(EXERCISE OBJECTIVE): Each line below must be transcribed exactly, and no picture may appear in the transcription.

------------------------

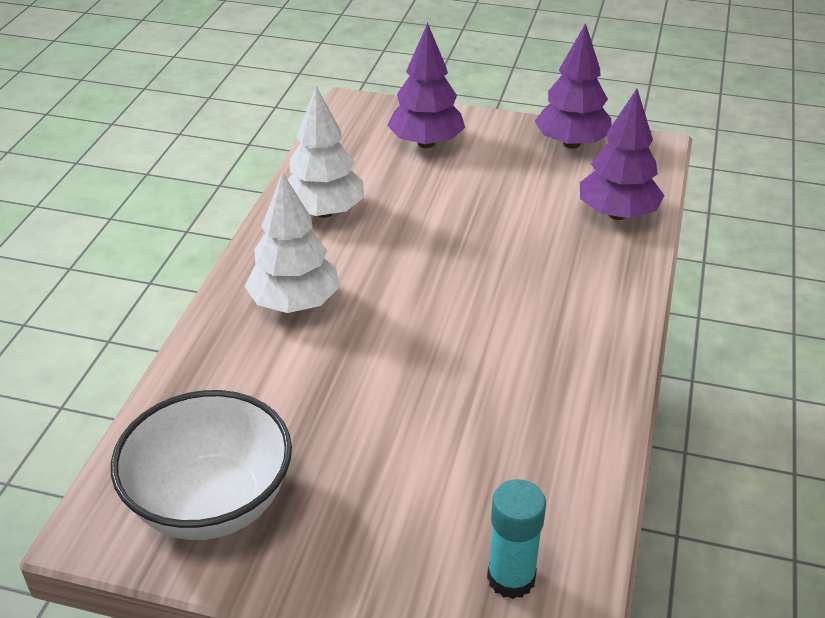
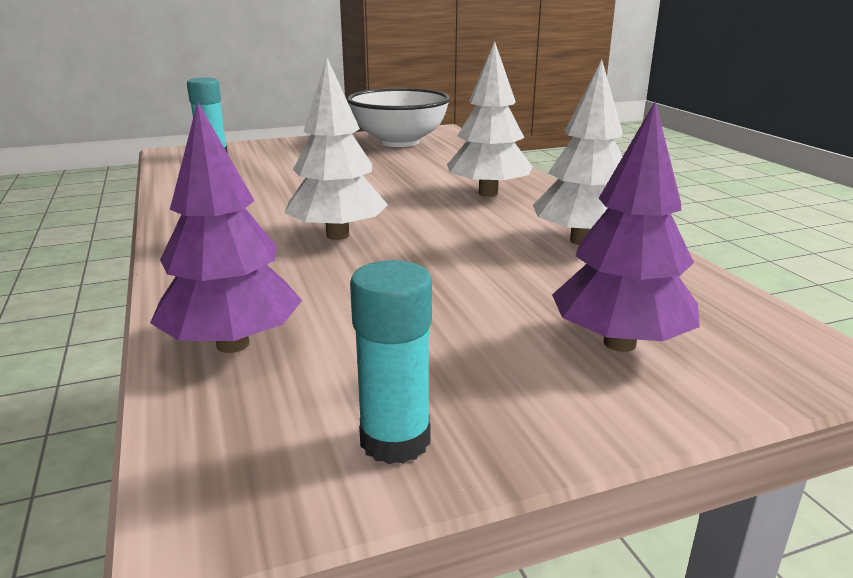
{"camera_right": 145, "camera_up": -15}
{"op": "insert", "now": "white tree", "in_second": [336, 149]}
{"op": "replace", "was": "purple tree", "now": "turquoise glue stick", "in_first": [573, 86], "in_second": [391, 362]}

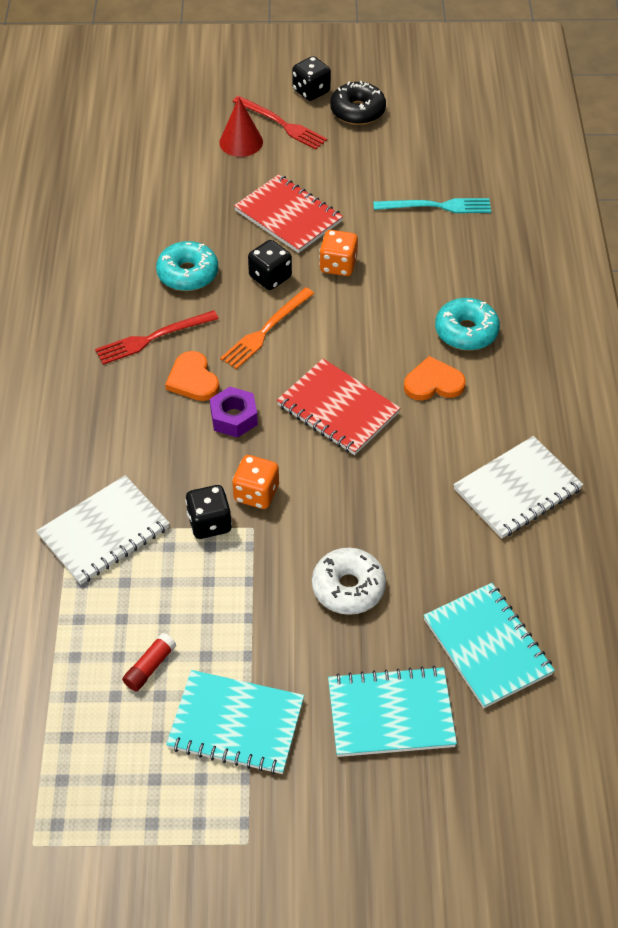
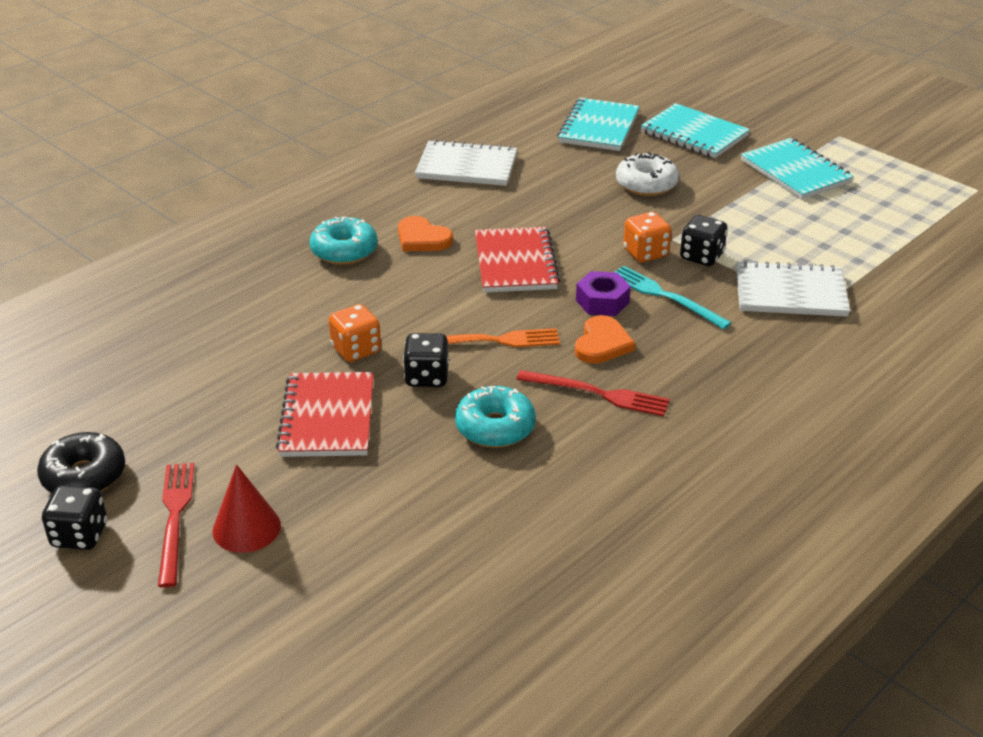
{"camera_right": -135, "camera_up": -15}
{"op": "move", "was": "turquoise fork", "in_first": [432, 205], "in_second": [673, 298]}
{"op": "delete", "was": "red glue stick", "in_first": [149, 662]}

------------------------

(ANSWER TO THE PROBLEM):
{"camera_right": 145, "camera_up": -15}
{"op": "insert", "now": "white tree", "in_second": [336, 149]}
{"op": "replace", "was": "purple tree", "now": "turquoise glue stick", "in_first": [573, 86], "in_second": [391, 362]}

{"camera_right": -135, "camera_up": -15}
{"op": "move", "was": "turquoise fork", "in_first": [432, 205], "in_second": [673, 298]}
{"op": "delete", "was": "red glue stick", "in_first": [149, 662]}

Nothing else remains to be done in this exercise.